_Exercise brief_:
Print every line of text in the records below without changing a character, and leave out the pictures.

***** Recorded information *****

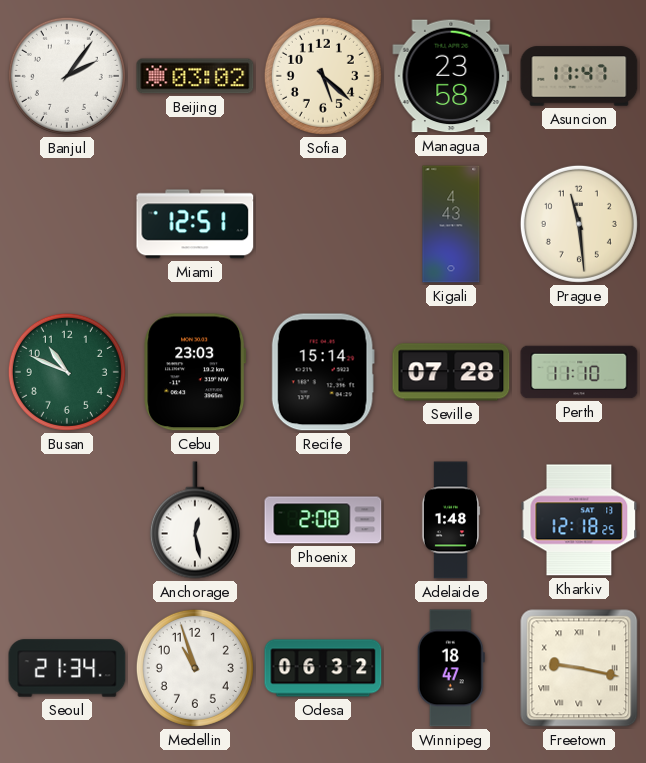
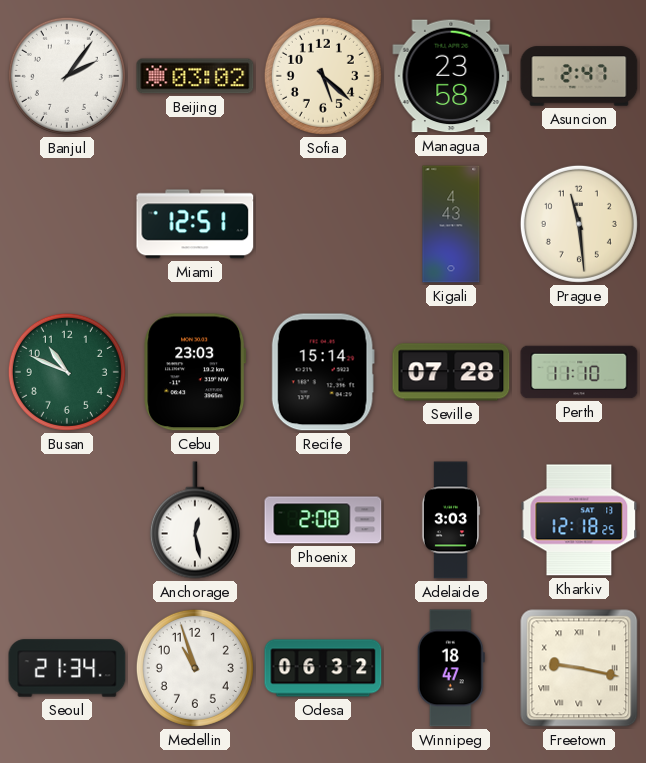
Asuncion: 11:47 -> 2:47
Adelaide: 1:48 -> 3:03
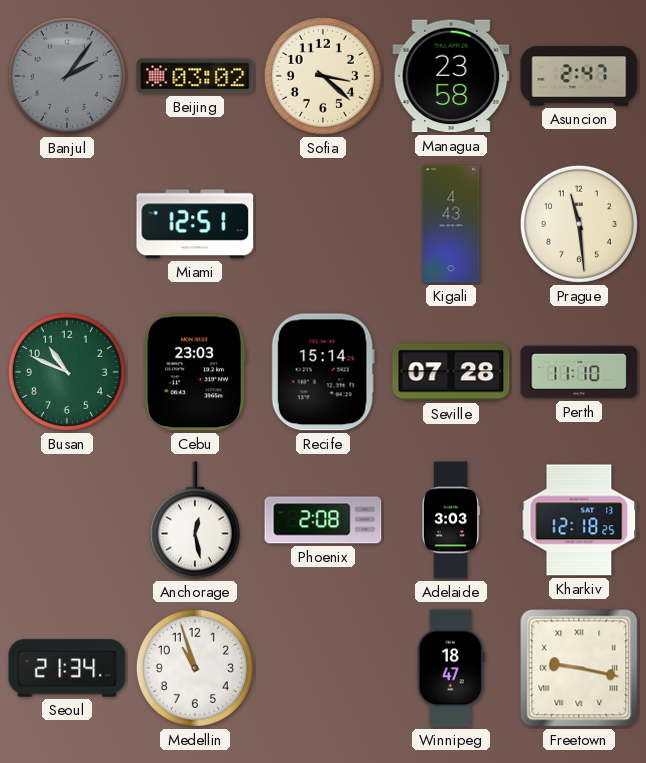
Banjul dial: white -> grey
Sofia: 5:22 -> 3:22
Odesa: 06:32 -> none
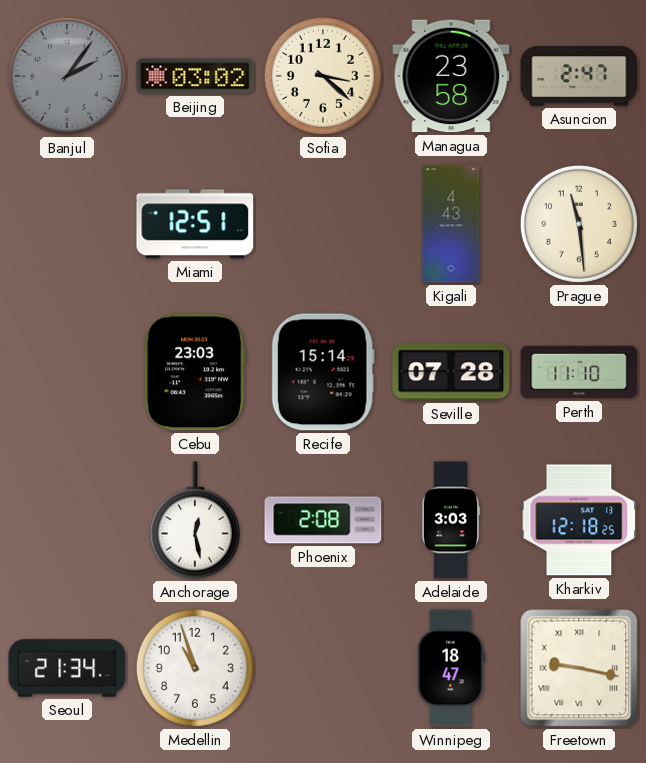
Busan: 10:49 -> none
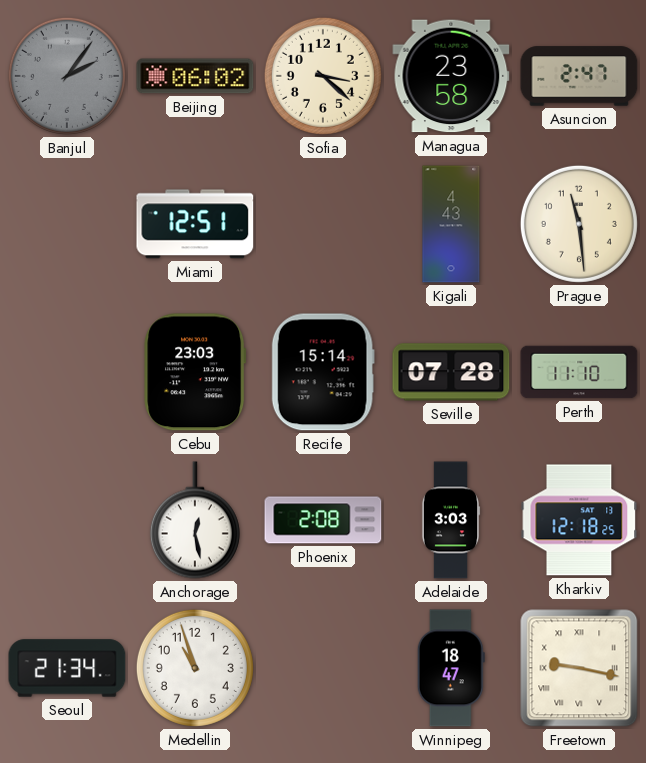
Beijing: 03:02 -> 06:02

*****

_Result_:
Asuncion: 11:47 -> 2:47
Adelaide: 1:48 -> 3:03
Banjul dial: white -> grey
Sofia: 5:22 -> 3:22
Odesa: 06:32 -> none
Busan: 10:49 -> none
Beijing: 03:02 -> 06:02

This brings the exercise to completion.